_Your task_: For the data below, retype word for word the lines from the one containing "gray pentagon: rotated 21 degrees clockwise" through the one containing "gray star: rotated"; drop the pictures.

_Provided entries_:
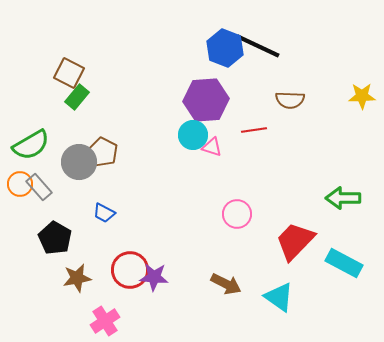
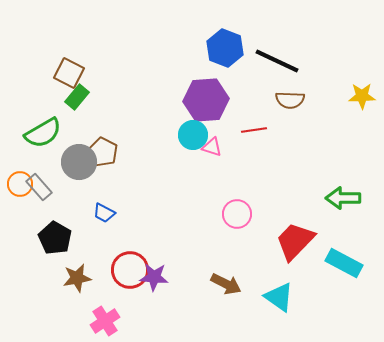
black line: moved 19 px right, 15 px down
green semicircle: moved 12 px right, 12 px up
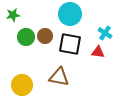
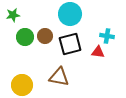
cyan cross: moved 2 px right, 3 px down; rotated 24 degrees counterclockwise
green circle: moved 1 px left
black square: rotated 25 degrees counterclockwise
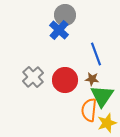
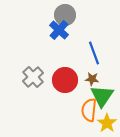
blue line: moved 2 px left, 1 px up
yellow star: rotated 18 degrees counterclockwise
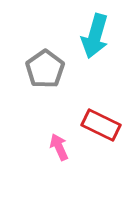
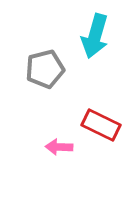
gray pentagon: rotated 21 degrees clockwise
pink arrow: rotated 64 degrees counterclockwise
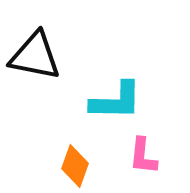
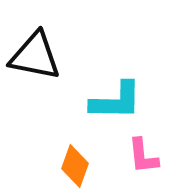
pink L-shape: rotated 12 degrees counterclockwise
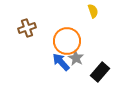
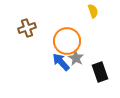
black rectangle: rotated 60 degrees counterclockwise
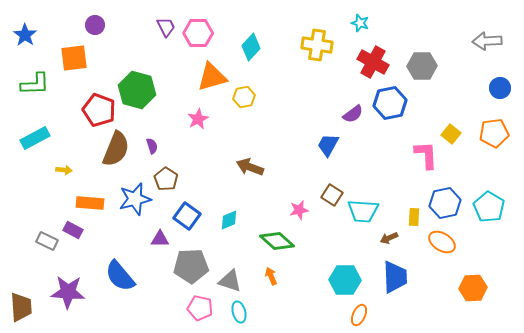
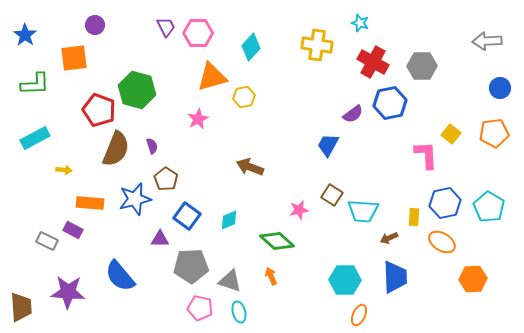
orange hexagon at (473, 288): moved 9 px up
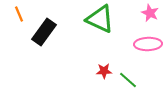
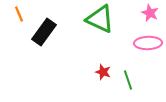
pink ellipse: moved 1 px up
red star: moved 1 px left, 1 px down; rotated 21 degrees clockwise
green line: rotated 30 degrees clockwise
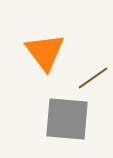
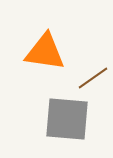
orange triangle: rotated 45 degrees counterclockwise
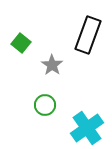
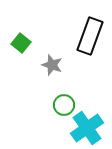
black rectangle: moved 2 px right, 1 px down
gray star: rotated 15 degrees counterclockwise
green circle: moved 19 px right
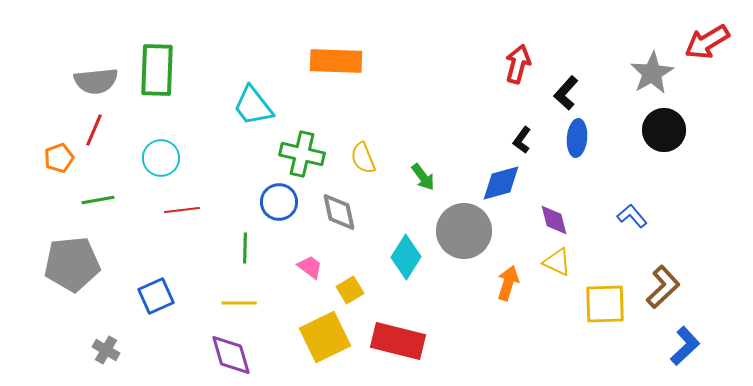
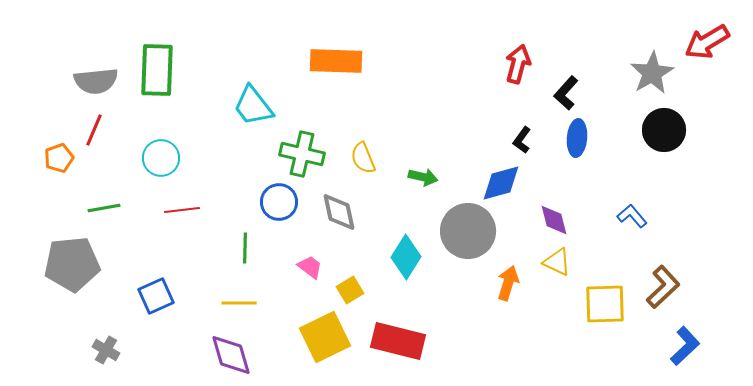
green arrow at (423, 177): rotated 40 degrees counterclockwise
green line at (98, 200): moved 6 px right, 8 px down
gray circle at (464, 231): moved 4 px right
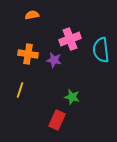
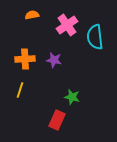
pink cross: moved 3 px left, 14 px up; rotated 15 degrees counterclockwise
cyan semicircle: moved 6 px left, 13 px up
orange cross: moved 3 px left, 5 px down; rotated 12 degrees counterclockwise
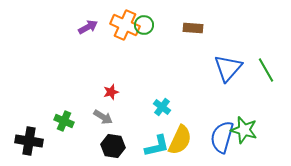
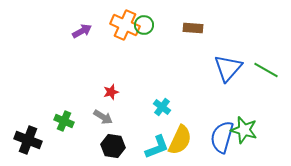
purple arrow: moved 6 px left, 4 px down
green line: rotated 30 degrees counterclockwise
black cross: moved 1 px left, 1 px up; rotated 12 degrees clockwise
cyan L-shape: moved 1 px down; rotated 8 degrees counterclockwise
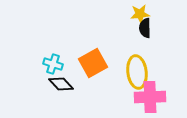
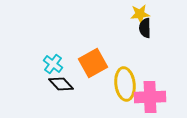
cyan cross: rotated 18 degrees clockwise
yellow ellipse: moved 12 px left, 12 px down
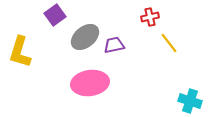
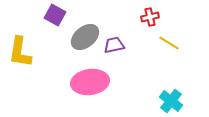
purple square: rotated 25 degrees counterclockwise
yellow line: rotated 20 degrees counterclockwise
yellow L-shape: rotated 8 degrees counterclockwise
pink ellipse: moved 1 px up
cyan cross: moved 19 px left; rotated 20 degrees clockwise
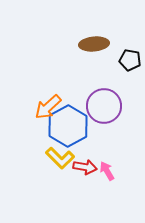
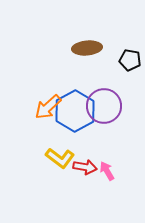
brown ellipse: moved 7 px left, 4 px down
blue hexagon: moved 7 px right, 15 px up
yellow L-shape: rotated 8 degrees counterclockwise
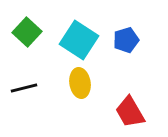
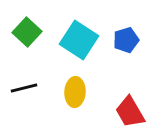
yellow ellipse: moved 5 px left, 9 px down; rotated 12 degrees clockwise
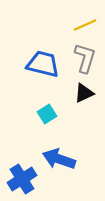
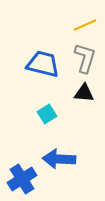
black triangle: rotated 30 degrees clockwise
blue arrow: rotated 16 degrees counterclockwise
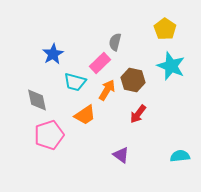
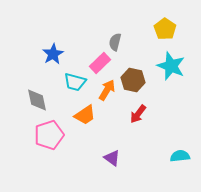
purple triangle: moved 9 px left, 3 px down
---
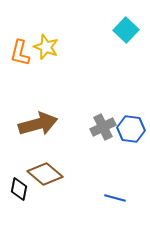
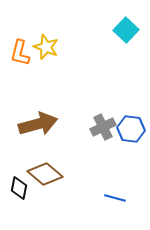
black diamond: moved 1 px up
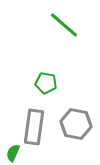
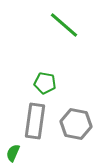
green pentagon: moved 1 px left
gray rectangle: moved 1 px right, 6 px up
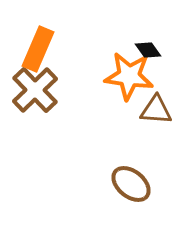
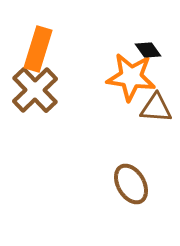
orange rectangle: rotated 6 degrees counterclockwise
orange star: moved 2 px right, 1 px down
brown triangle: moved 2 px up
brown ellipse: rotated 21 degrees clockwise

_Written solution_:
gray pentagon: rotated 21 degrees clockwise
pink arrow: rotated 64 degrees counterclockwise
pink L-shape: rotated 12 degrees counterclockwise
black rectangle: rotated 60 degrees counterclockwise
orange hexagon at (473, 288): moved 9 px up
pink ellipse: moved 1 px up
red star: moved 1 px left, 1 px down; rotated 21 degrees clockwise
green line: rotated 30 degrees clockwise
orange triangle: rotated 45 degrees counterclockwise
black rectangle: moved 2 px right, 1 px down
gray star: rotated 15 degrees counterclockwise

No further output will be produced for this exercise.